[Opening Records provided section]
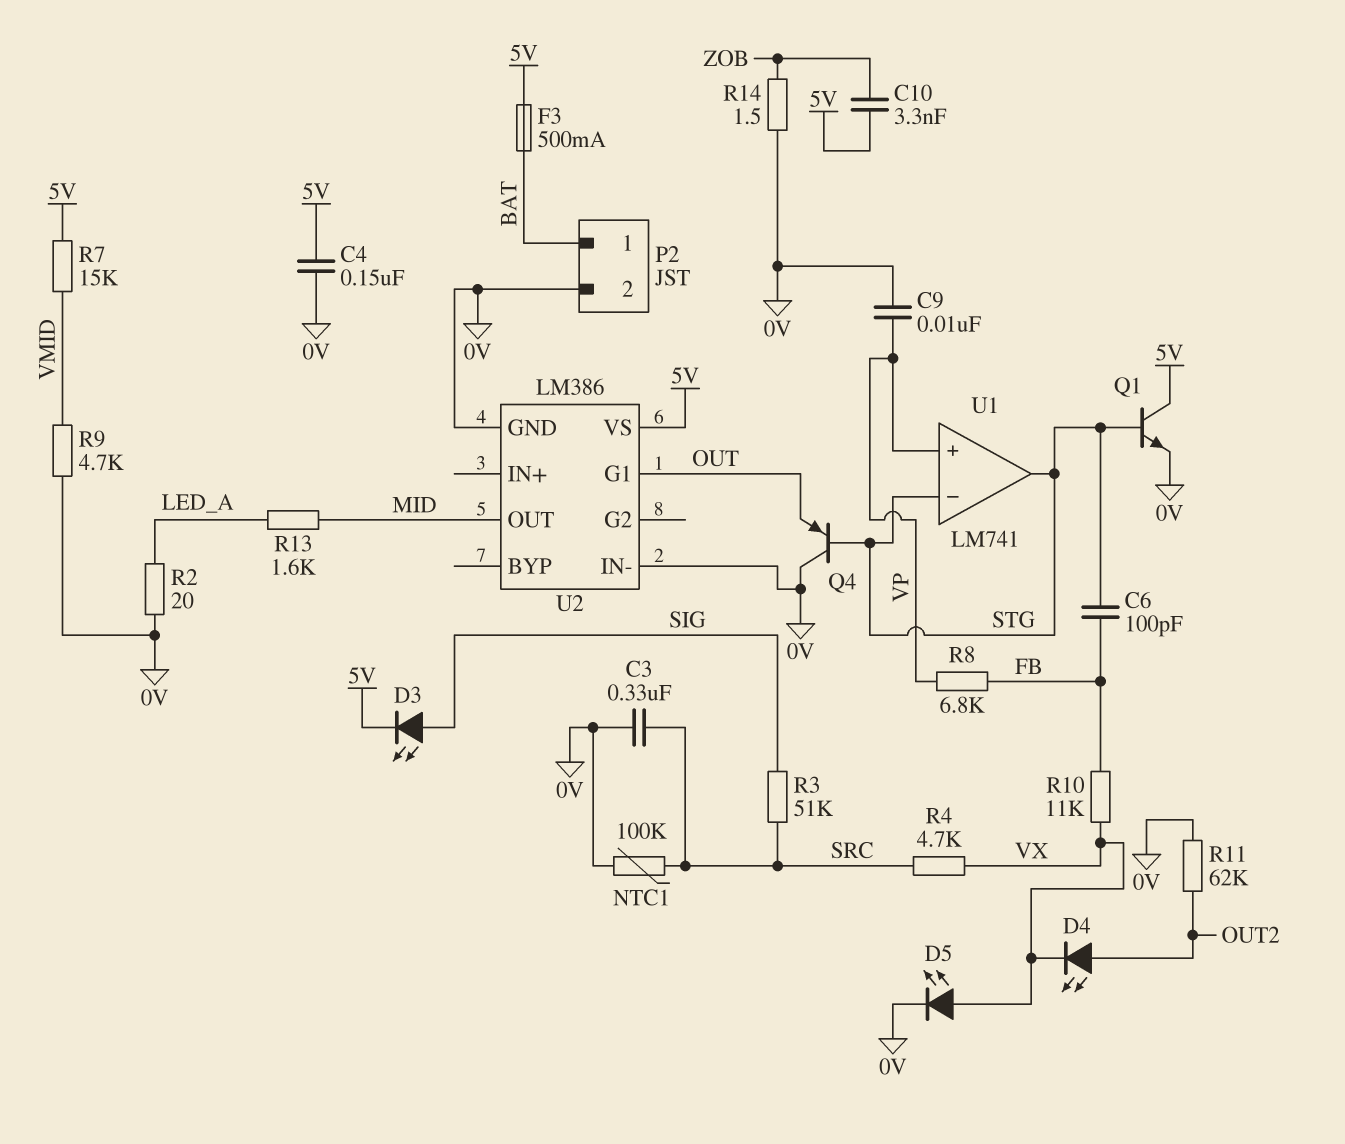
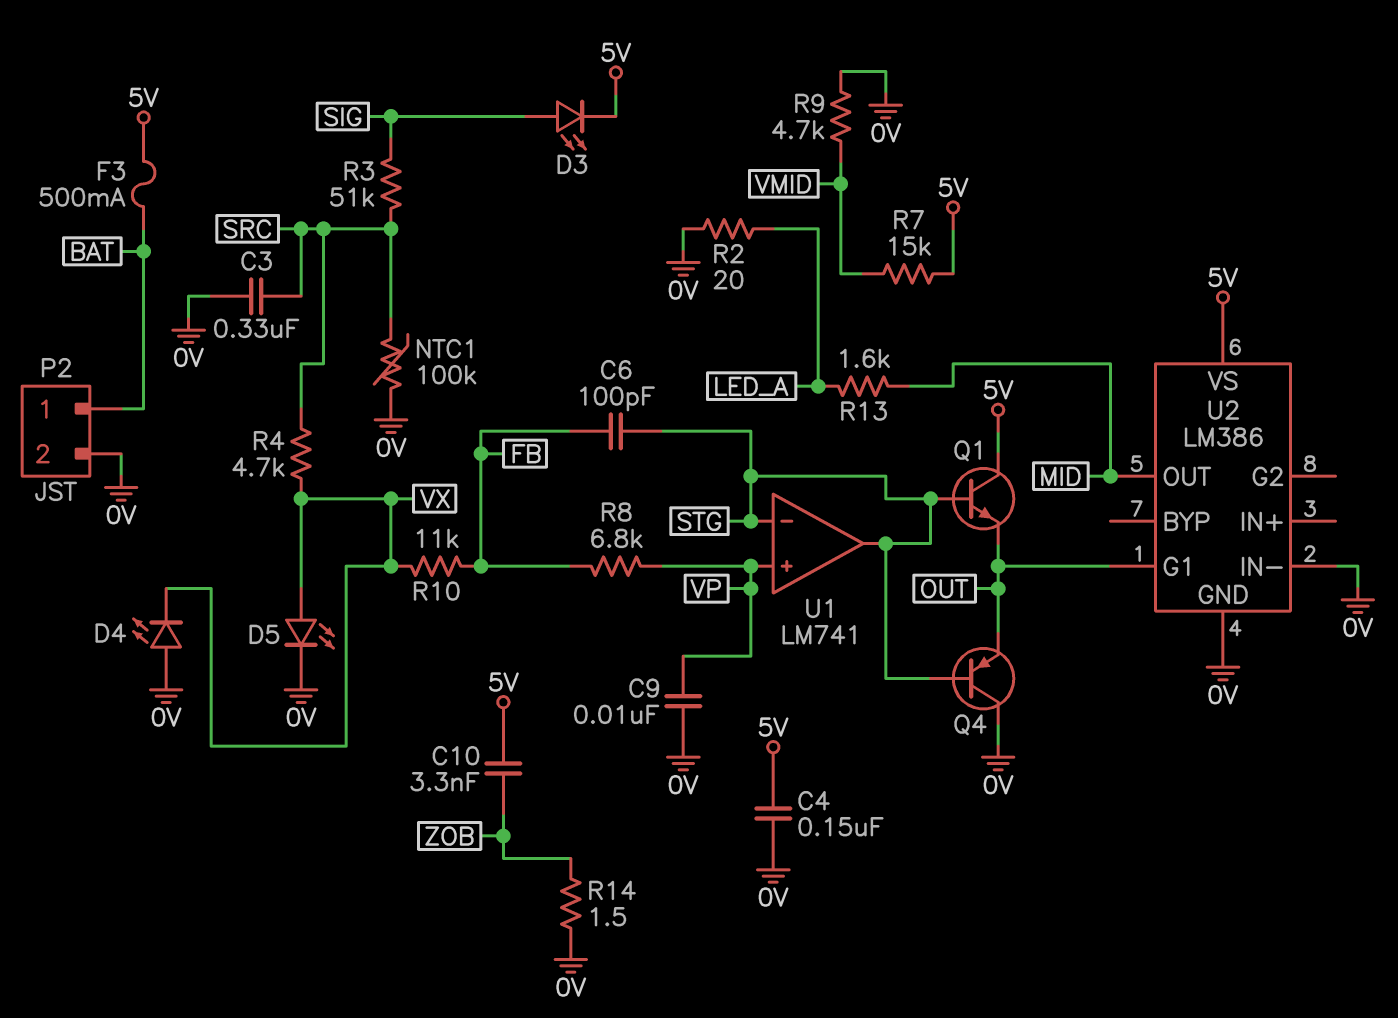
D4: LED (A OUT2, K VX) -> LED (A 0V, K VX)
Q1: NPN (B STG, C 5V, E 0V) -> NPN (B STG, C 5V, E OUT)
R11: 62k (0V, OUT2) -> none

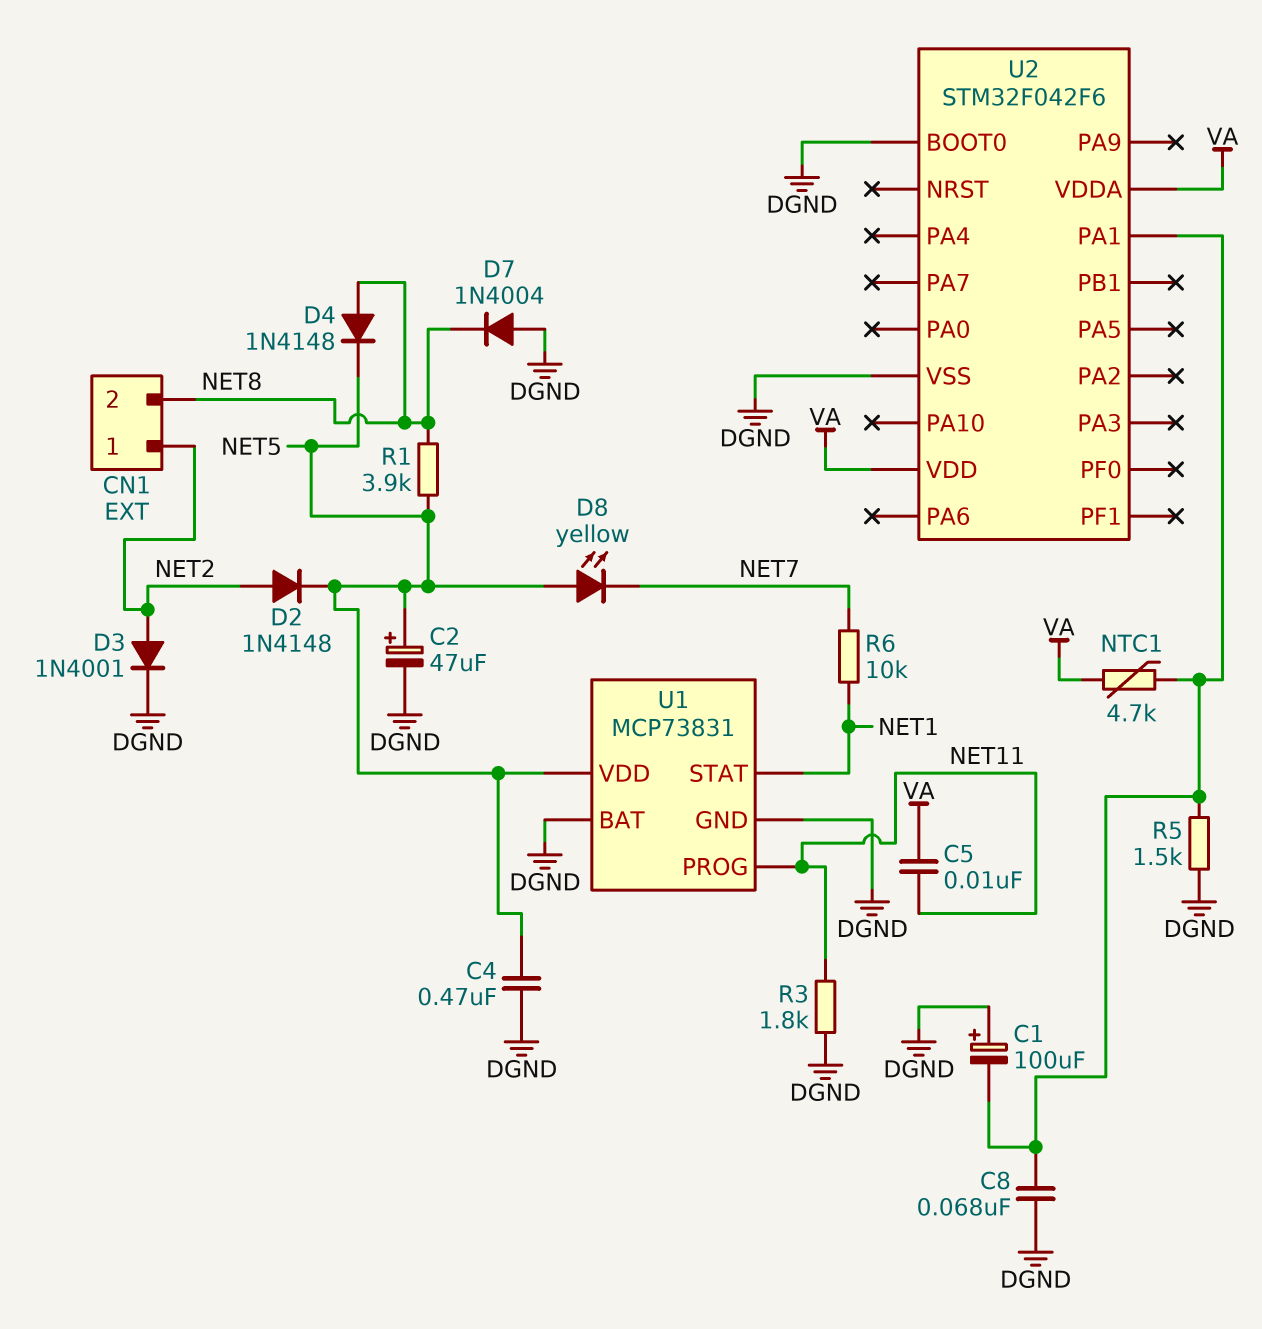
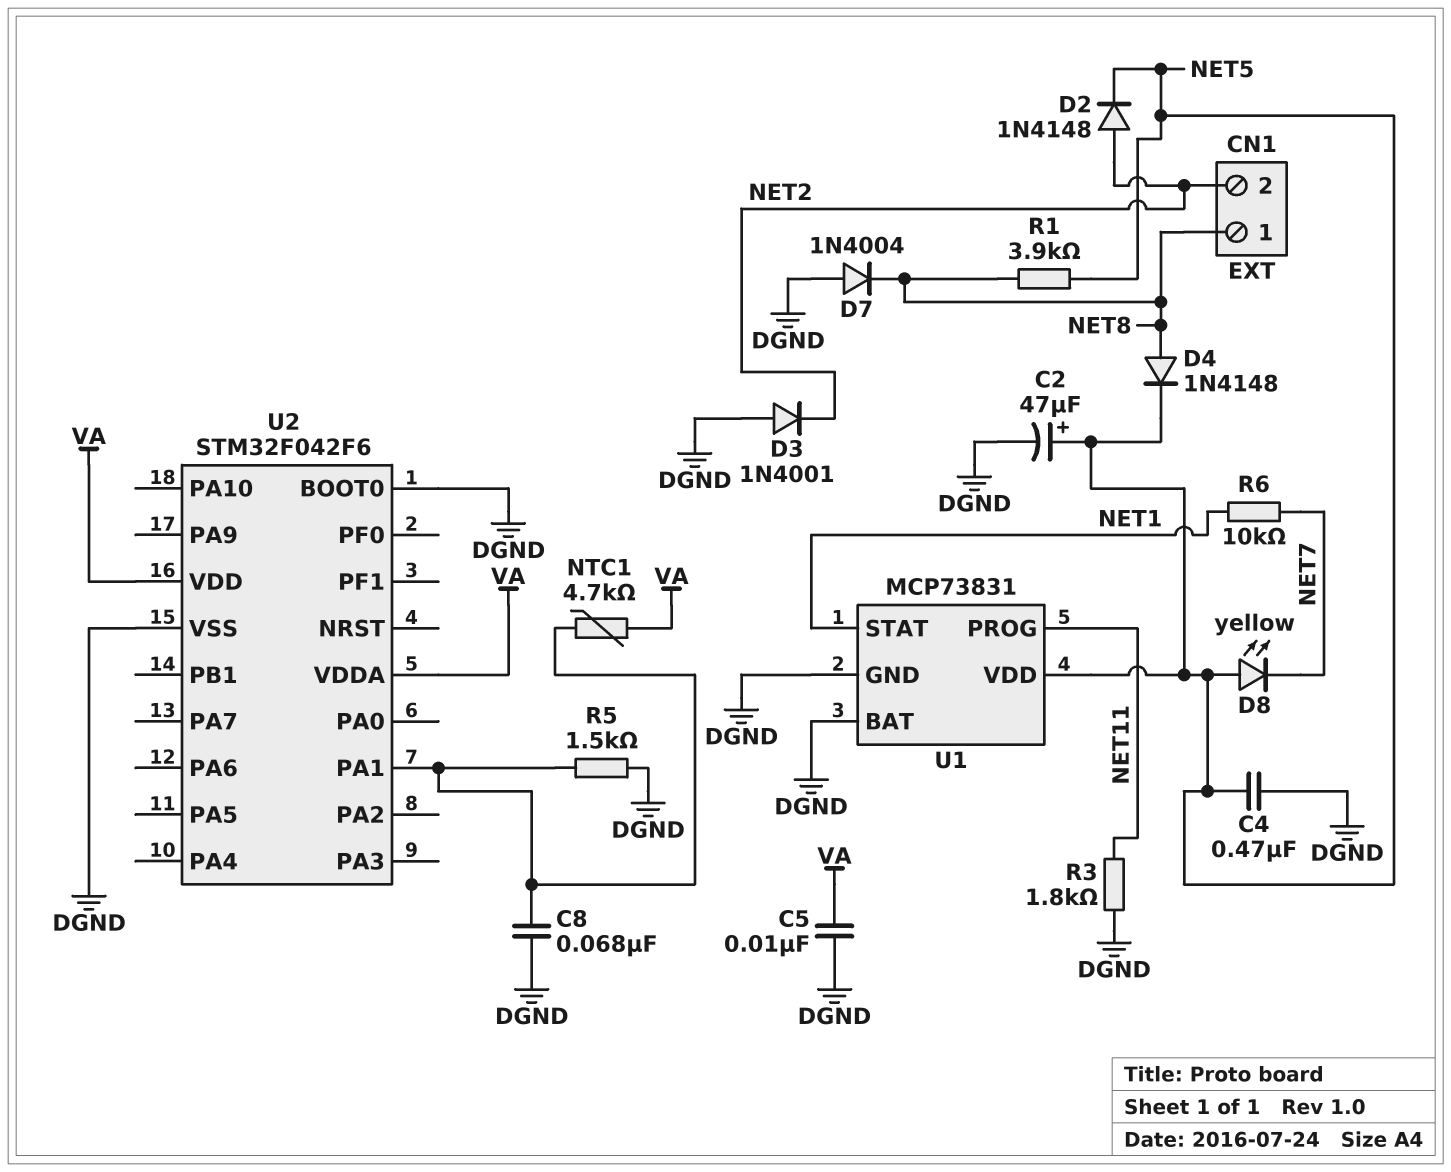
C1: 100uF (plus DGND, minus U2/PA1) -> none
C5: 10nF (NET11, VA) -> 10nF (DGND, VA)
CN1 pin 1: NET2 -> NET8
CN1 pin 2: NET8 -> NET2
D3: diode 1N4001 (A NET2, K DGND) -> diode 1N4001 (A DGND, K NET2)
[Closing Records provided section]
**Work required**
Pictures aside, retype all of the entries word for word.

**Written reply**
D4: LED (A OUT2, K VX) -> LED (A 0V, K VX)
Q1: NPN (B STG, C 5V, E 0V) -> NPN (B STG, C 5V, E OUT)
R11: 62k (0V, OUT2) -> none

C1: 100uF (plus DGND, minus U2/PA1) -> none
C5: 10nF (NET11, VA) -> 10nF (DGND, VA)
CN1 pin 1: NET2 -> NET8
CN1 pin 2: NET8 -> NET2
D3: diode 1N4001 (A NET2, K DGND) -> diode 1N4001 (A DGND, K NET2)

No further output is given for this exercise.